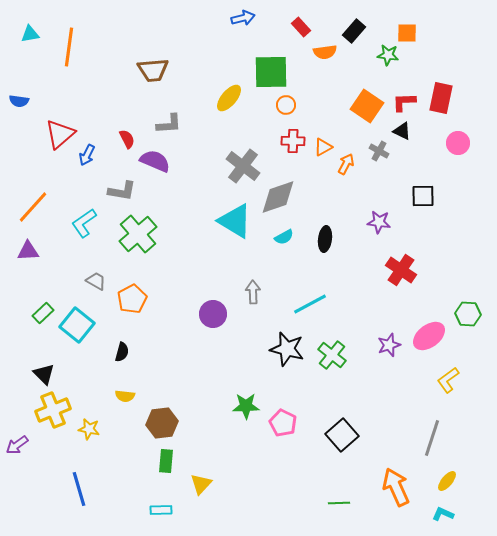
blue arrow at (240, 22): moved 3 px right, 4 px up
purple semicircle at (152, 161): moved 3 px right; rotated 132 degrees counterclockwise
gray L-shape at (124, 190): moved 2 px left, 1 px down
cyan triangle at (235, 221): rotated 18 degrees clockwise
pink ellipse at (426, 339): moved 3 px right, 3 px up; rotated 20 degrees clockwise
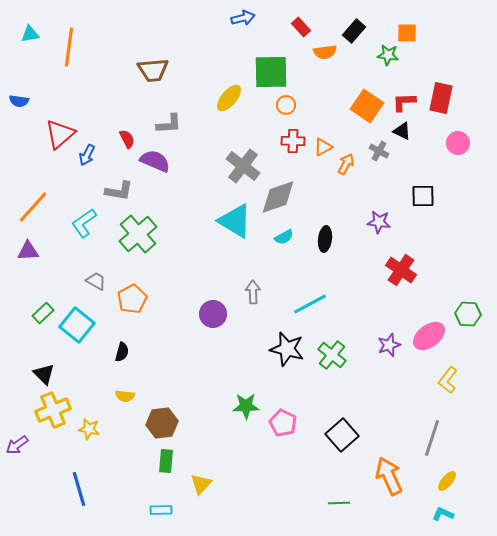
gray L-shape at (122, 191): moved 3 px left
yellow L-shape at (448, 380): rotated 16 degrees counterclockwise
orange arrow at (396, 487): moved 7 px left, 11 px up
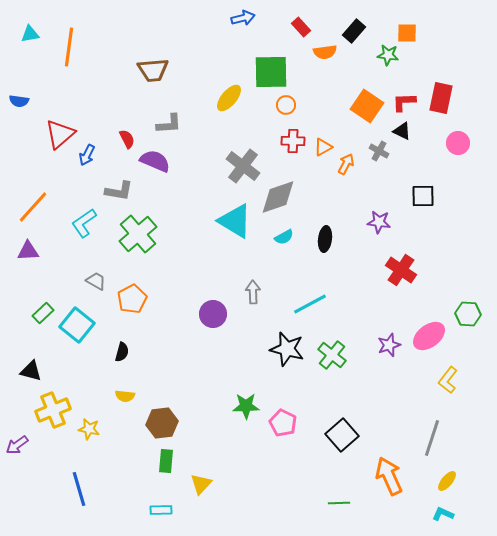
black triangle at (44, 374): moved 13 px left, 3 px up; rotated 30 degrees counterclockwise
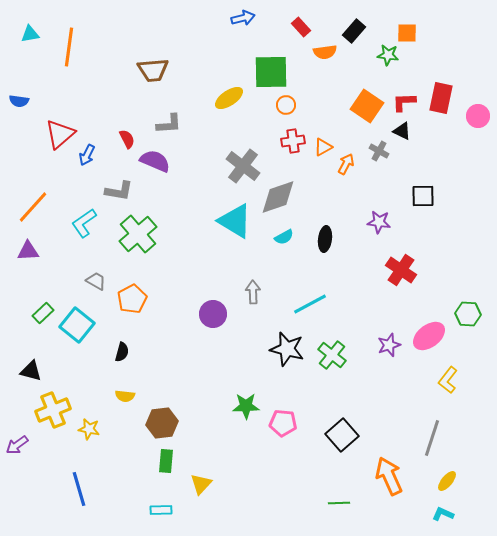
yellow ellipse at (229, 98): rotated 16 degrees clockwise
red cross at (293, 141): rotated 10 degrees counterclockwise
pink circle at (458, 143): moved 20 px right, 27 px up
pink pentagon at (283, 423): rotated 20 degrees counterclockwise
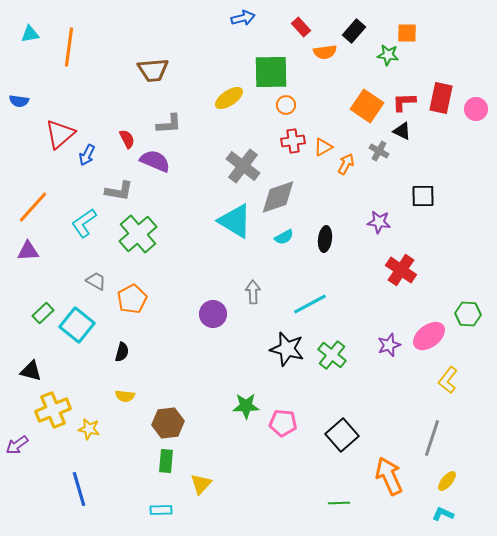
pink circle at (478, 116): moved 2 px left, 7 px up
brown hexagon at (162, 423): moved 6 px right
★ ★ ★
■ 任务要求 ■
把上面列表的全部各行转换成 Markdown 表格，两列分别命名为"序号"和"内容"，每行填入行号和该行文字。标为图片的行不要放进表格，空行也一并略去。

■ 例题解答 ■
| 序号 | 内容 |
|---|---|
| 1 | blue arrow at (240, 22): moved 3 px right, 4 px up |
| 2 | purple semicircle at (152, 161): moved 3 px right; rotated 132 degrees counterclockwise |
| 3 | gray L-shape at (124, 190): moved 2 px left, 1 px down |
| 4 | cyan triangle at (235, 221): rotated 18 degrees clockwise |
| 5 | pink ellipse at (426, 339): moved 3 px right, 3 px up; rotated 20 degrees clockwise |
| 6 | gray L-shape at (122, 191): moved 3 px left |
| 7 | yellow L-shape at (448, 380): rotated 16 degrees counterclockwise |
| 8 | orange arrow at (396, 487): moved 7 px left, 11 px up |
| 9 | black triangle at (44, 374): moved 13 px left, 3 px up; rotated 30 degrees counterclockwise |
| 10 | yellow ellipse at (229, 98): rotated 16 degrees clockwise |
| 11 | red cross at (293, 141): rotated 10 degrees counterclockwise |
| 12 | pink circle at (458, 143): moved 20 px right, 27 px up |
| 13 | pink pentagon at (283, 423): rotated 20 degrees counterclockwise |
| 14 | pink circle at (478, 116): moved 2 px left, 7 px up |
| 15 | brown hexagon at (162, 423): moved 6 px right |